=== TASK DETAILS ===
Within the data that follows, set down exactly the lines from the one containing "(376, 157) = (702, 238): white" through the one containing "(534, 269) = (307, 374): yellow", both ends included.

=== TASK MATERIAL ===
********
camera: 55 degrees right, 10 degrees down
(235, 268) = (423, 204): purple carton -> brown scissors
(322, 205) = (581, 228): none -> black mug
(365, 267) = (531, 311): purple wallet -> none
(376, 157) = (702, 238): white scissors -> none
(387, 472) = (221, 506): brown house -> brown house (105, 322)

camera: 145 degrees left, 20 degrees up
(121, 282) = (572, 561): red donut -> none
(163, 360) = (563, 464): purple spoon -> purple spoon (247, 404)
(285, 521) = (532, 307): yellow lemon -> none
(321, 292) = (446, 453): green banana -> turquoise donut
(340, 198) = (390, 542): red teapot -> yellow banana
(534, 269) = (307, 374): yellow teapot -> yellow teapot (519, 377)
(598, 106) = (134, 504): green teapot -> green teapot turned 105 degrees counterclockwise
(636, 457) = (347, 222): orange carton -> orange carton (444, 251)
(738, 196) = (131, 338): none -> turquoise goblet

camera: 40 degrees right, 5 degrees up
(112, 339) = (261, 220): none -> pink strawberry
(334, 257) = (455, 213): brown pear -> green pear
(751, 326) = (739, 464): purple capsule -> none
********
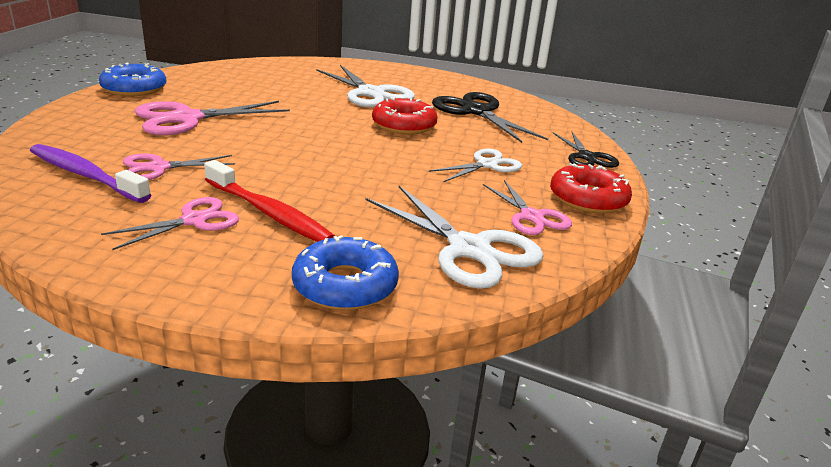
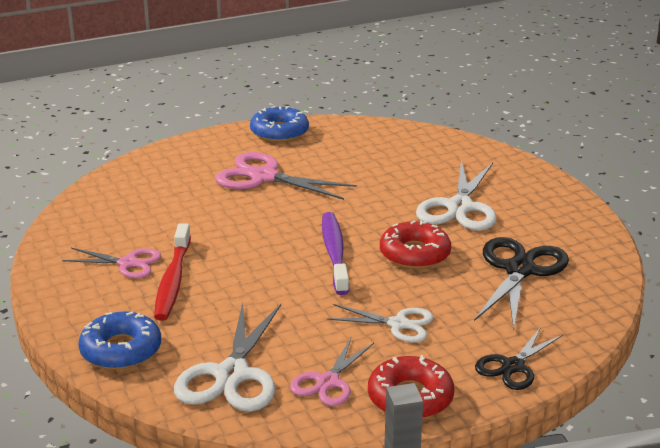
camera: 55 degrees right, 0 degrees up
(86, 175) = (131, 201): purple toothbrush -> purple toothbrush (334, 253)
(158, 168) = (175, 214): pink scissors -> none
********
=== FINAL ANSWER ===
(376, 157) = (702, 238): white scissors -> none
(387, 472) = (221, 506): brown house -> brown house (105, 322)

camera: 145 degrees left, 20 degrees up
(121, 282) = (572, 561): red donut -> none
(163, 360) = (563, 464): purple spoon -> purple spoon (247, 404)
(285, 521) = (532, 307): yellow lemon -> none
(321, 292) = (446, 453): green banana -> turquoise donut
(340, 198) = (390, 542): red teapot -> yellow banana
(534, 269) = (307, 374): yellow teapot -> yellow teapot (519, 377)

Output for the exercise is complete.